◆ Problem to work on: Go through the records, and copy each line in which the string "none" is present.

Dataset entries:
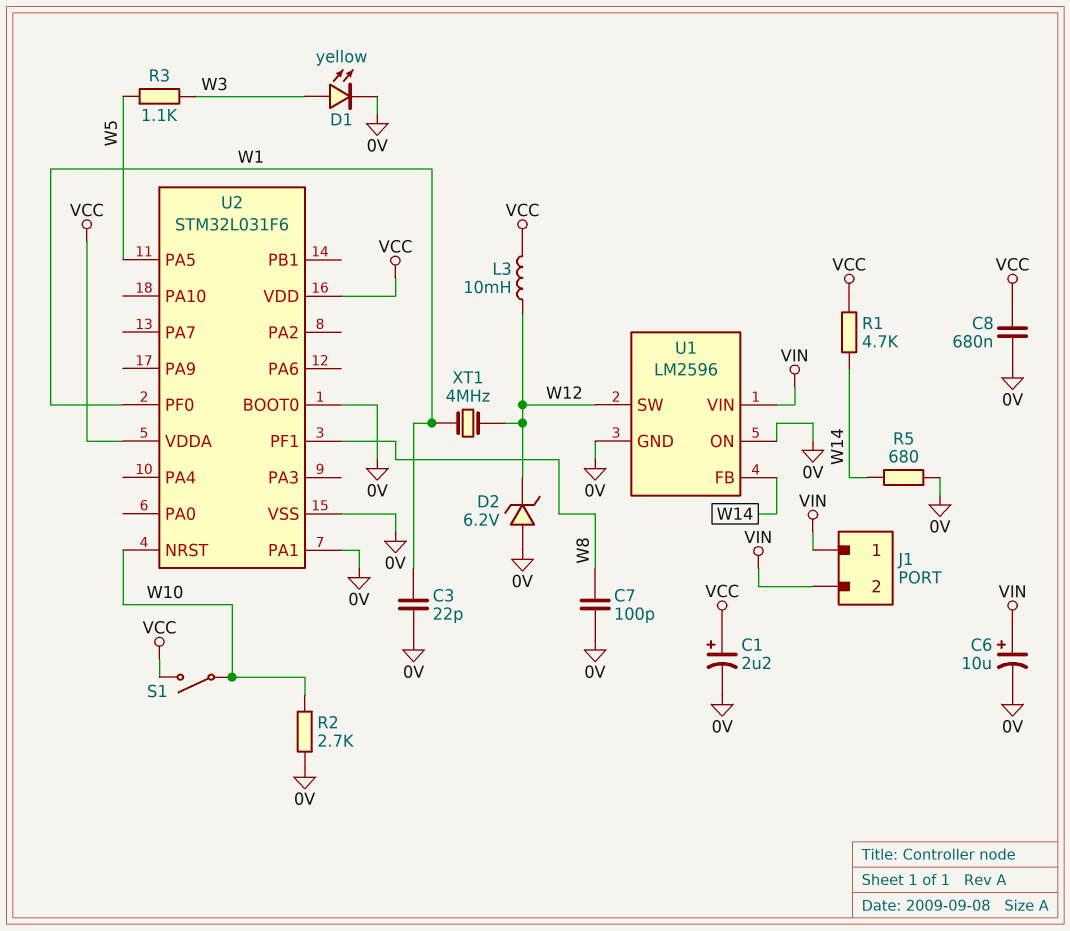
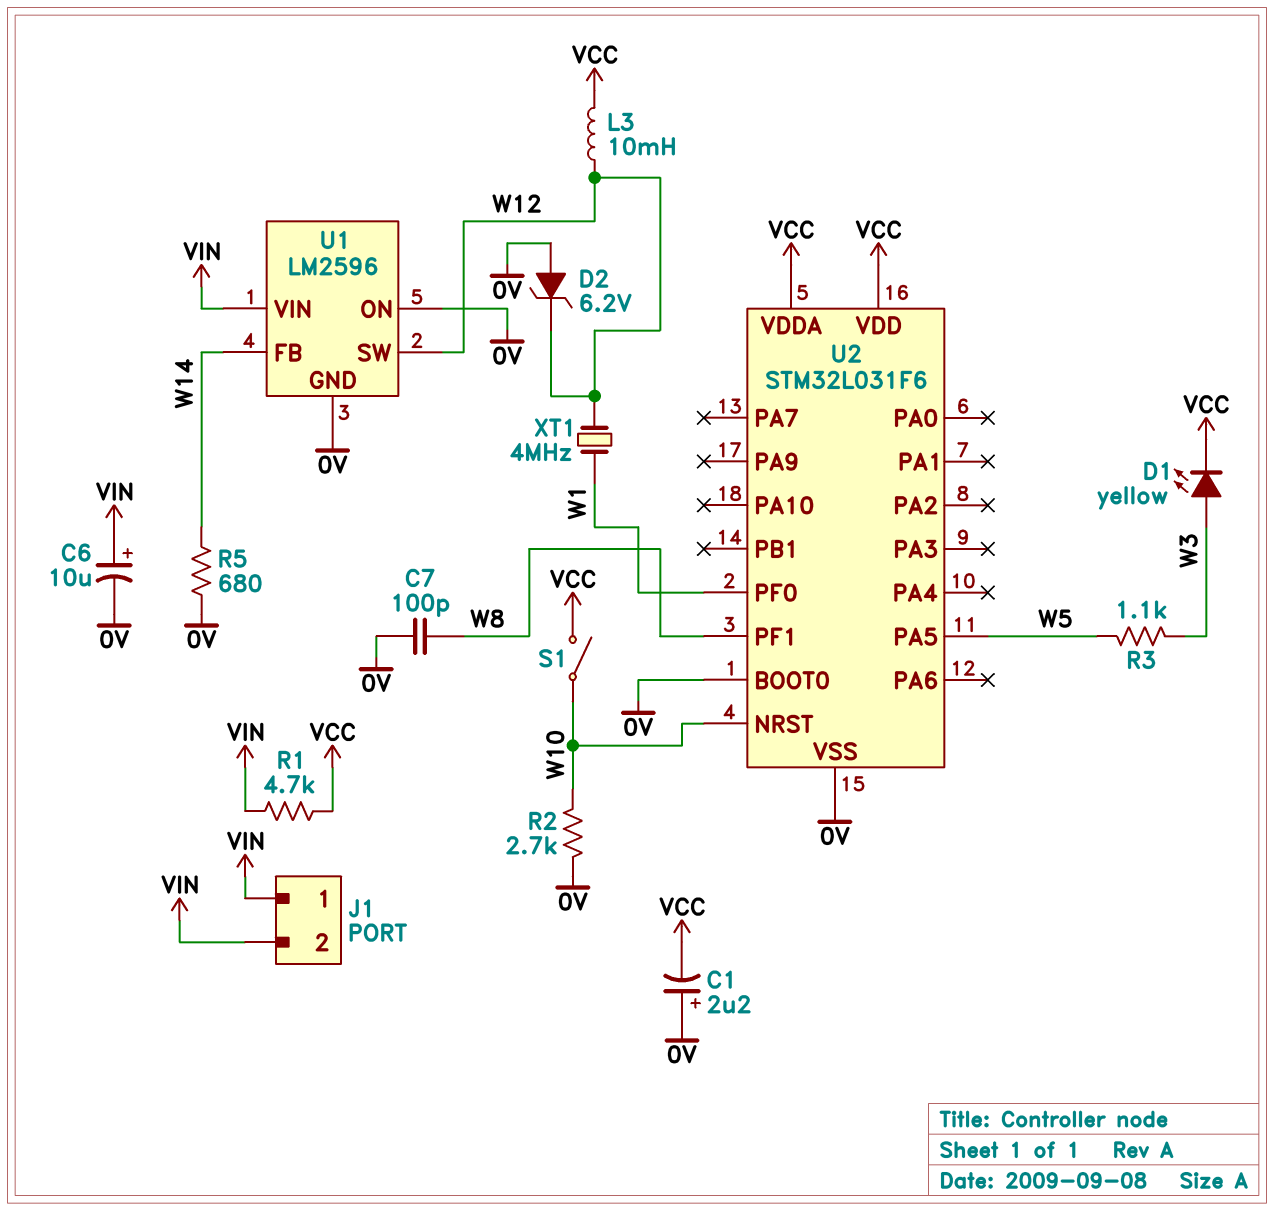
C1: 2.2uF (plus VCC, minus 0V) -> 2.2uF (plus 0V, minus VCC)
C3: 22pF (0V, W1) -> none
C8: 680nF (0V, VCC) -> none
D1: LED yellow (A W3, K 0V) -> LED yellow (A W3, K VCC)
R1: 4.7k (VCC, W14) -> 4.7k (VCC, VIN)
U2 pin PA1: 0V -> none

◆ Response area:
C3: 22pF (0V, W1) -> none
C8: 680nF (0V, VCC) -> none
U2 pin PA1: 0V -> none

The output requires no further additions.